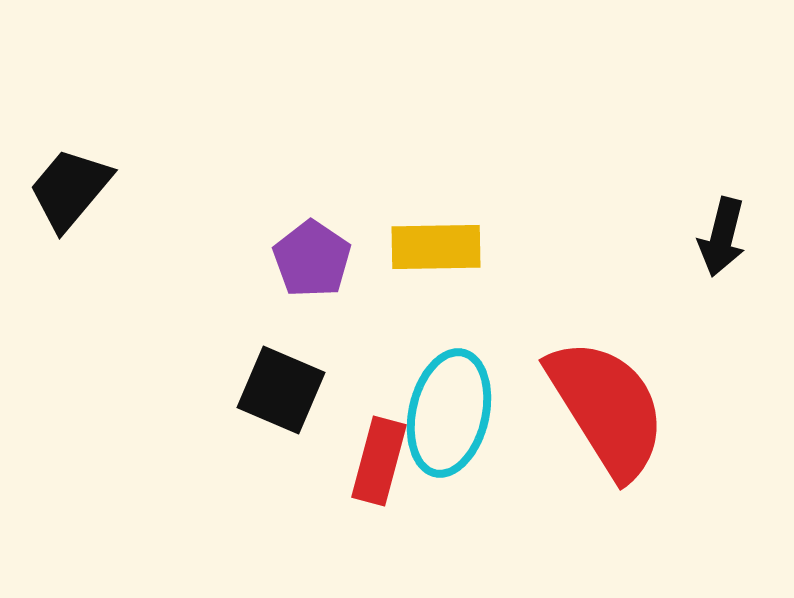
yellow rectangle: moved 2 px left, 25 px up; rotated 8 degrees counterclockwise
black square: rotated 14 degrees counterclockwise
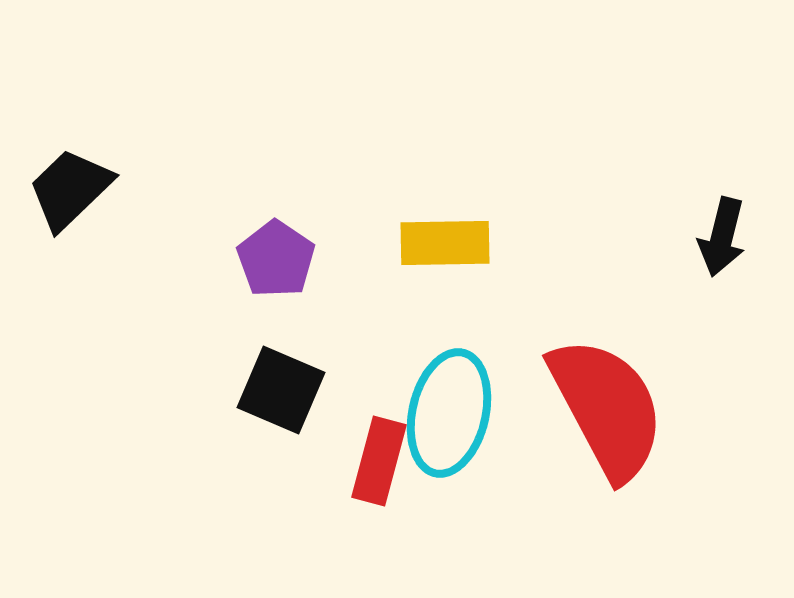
black trapezoid: rotated 6 degrees clockwise
yellow rectangle: moved 9 px right, 4 px up
purple pentagon: moved 36 px left
red semicircle: rotated 4 degrees clockwise
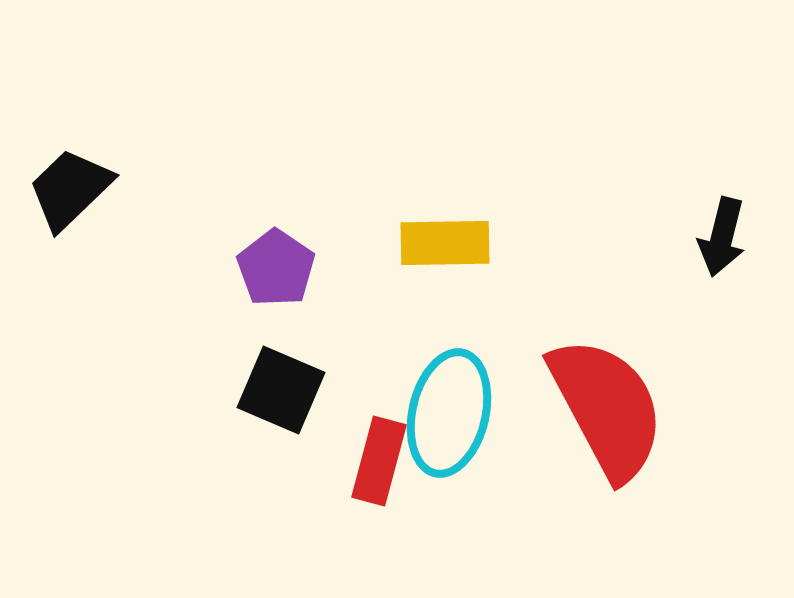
purple pentagon: moved 9 px down
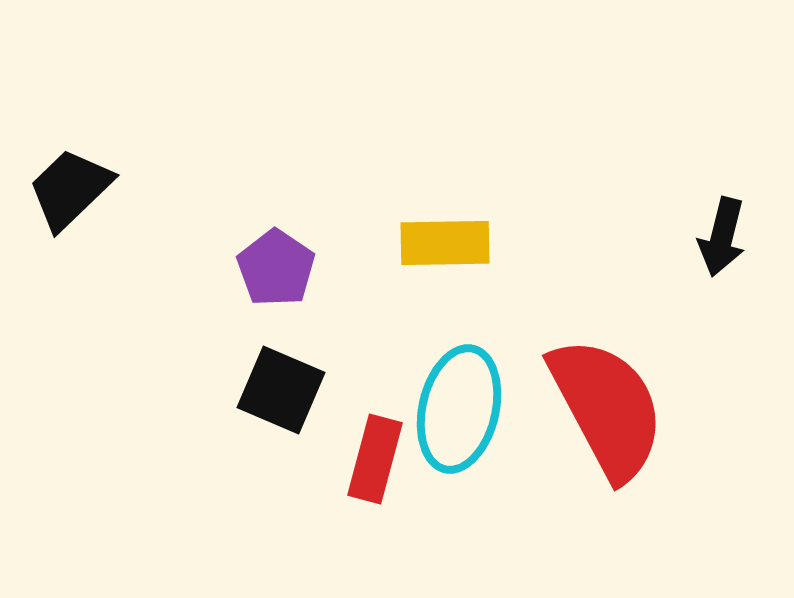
cyan ellipse: moved 10 px right, 4 px up
red rectangle: moved 4 px left, 2 px up
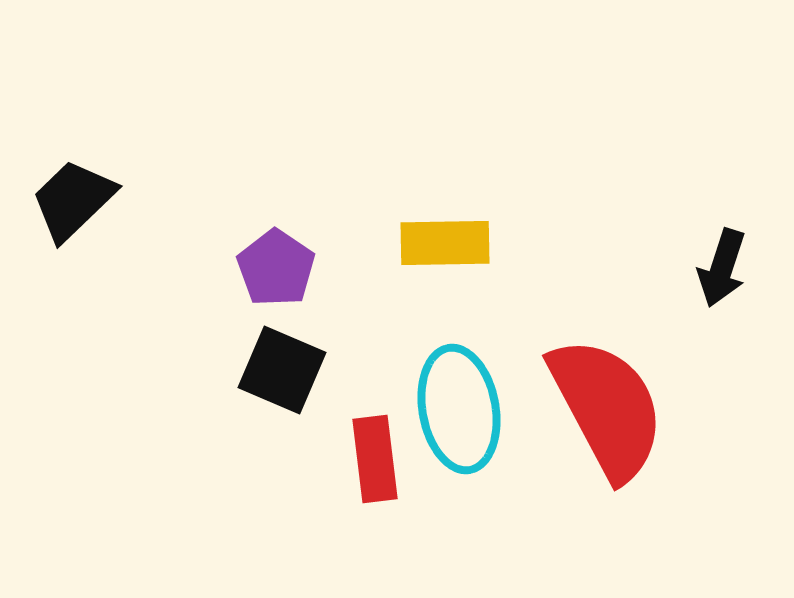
black trapezoid: moved 3 px right, 11 px down
black arrow: moved 31 px down; rotated 4 degrees clockwise
black square: moved 1 px right, 20 px up
cyan ellipse: rotated 23 degrees counterclockwise
red rectangle: rotated 22 degrees counterclockwise
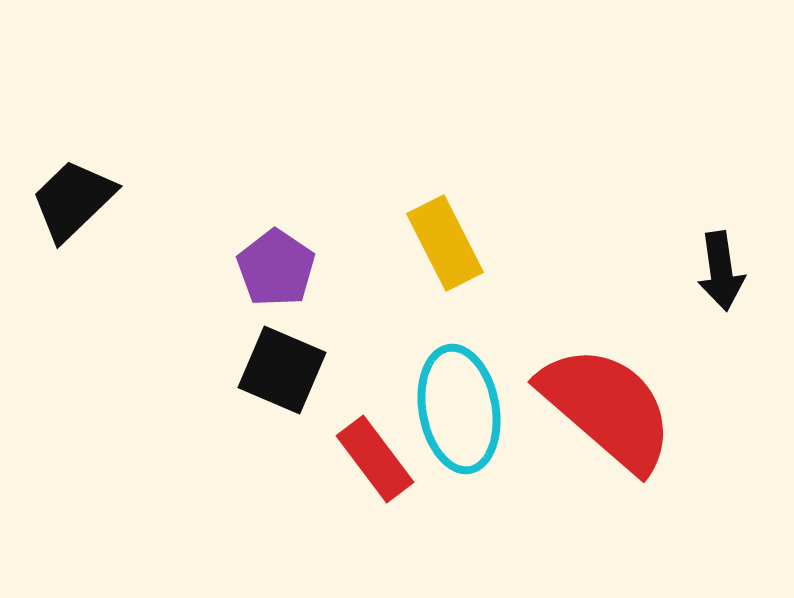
yellow rectangle: rotated 64 degrees clockwise
black arrow: moved 1 px left, 3 px down; rotated 26 degrees counterclockwise
red semicircle: rotated 21 degrees counterclockwise
red rectangle: rotated 30 degrees counterclockwise
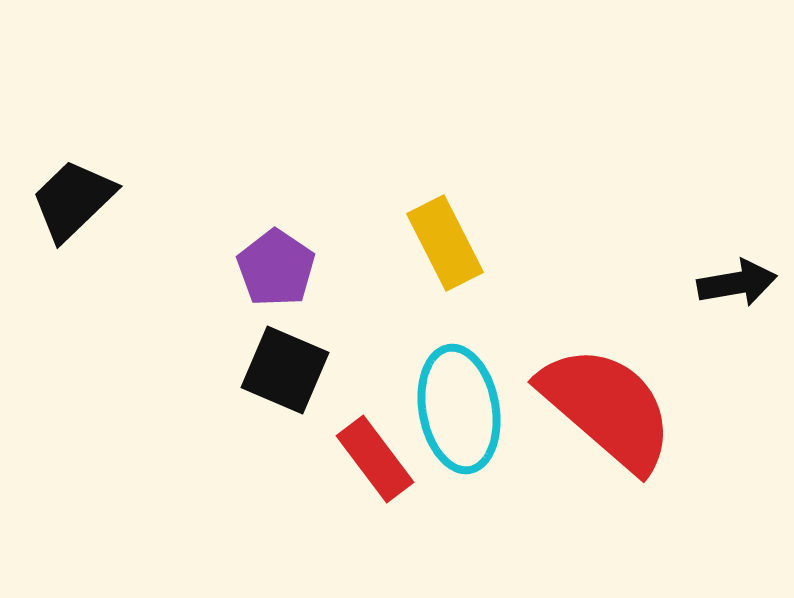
black arrow: moved 16 px right, 12 px down; rotated 92 degrees counterclockwise
black square: moved 3 px right
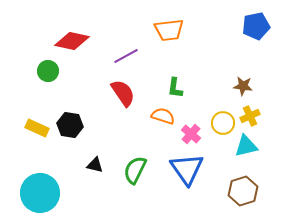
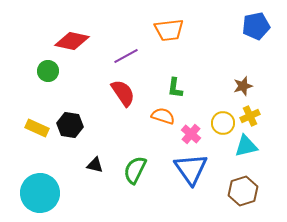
brown star: rotated 24 degrees counterclockwise
blue triangle: moved 4 px right
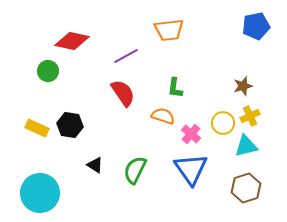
black triangle: rotated 18 degrees clockwise
brown hexagon: moved 3 px right, 3 px up
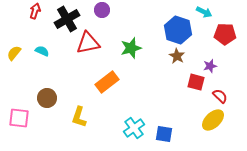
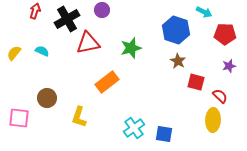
blue hexagon: moved 2 px left
brown star: moved 1 px right, 5 px down
purple star: moved 19 px right
yellow ellipse: rotated 45 degrees counterclockwise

▶ _Work to do_: Convert the listing above into a Markdown table with the columns "No." and "Change", one numbered row per line. Omit blank lines and the picture lines.

▶ _Expected answer_:
| No. | Change |
|---|---|
| 1 | yellow rectangle: moved 2 px left, 25 px up; rotated 8 degrees counterclockwise |
| 2 | black square: rotated 14 degrees counterclockwise |
| 3 | black trapezoid: rotated 6 degrees clockwise |
| 4 | yellow rectangle: moved 9 px right, 4 px up |
| 5 | purple pentagon: moved 36 px left |
| 6 | red semicircle: rotated 4 degrees clockwise |
| 7 | purple pentagon: moved 9 px down |
| 8 | cyan ellipse: moved 10 px right, 4 px up |
| 9 | red rectangle: moved 4 px left, 2 px up |
| 10 | black trapezoid: moved 3 px right, 11 px down |
| 11 | black arrow: moved 31 px down; rotated 4 degrees clockwise |
| 12 | black square: moved 1 px right, 20 px up |
| 13 | cyan ellipse: rotated 23 degrees counterclockwise |
| 14 | red rectangle: rotated 22 degrees counterclockwise |
| 15 | yellow rectangle: rotated 64 degrees clockwise |
| 16 | black arrow: moved 1 px left, 3 px down; rotated 26 degrees counterclockwise |
| 17 | red semicircle: rotated 21 degrees counterclockwise |
| 18 | red rectangle: rotated 30 degrees counterclockwise |
| 19 | black arrow: moved 16 px right, 12 px down; rotated 92 degrees counterclockwise |
| 20 | black square: moved 3 px right |
| 21 | brown star: rotated 24 degrees counterclockwise |
| 22 | blue triangle: moved 4 px right |
| 23 | black triangle: rotated 18 degrees clockwise |
| 24 | brown hexagon: moved 3 px right, 3 px up |
| 25 | blue hexagon: moved 2 px left |
| 26 | brown star: moved 1 px right, 5 px down |
| 27 | purple star: moved 19 px right |
| 28 | yellow ellipse: rotated 45 degrees counterclockwise |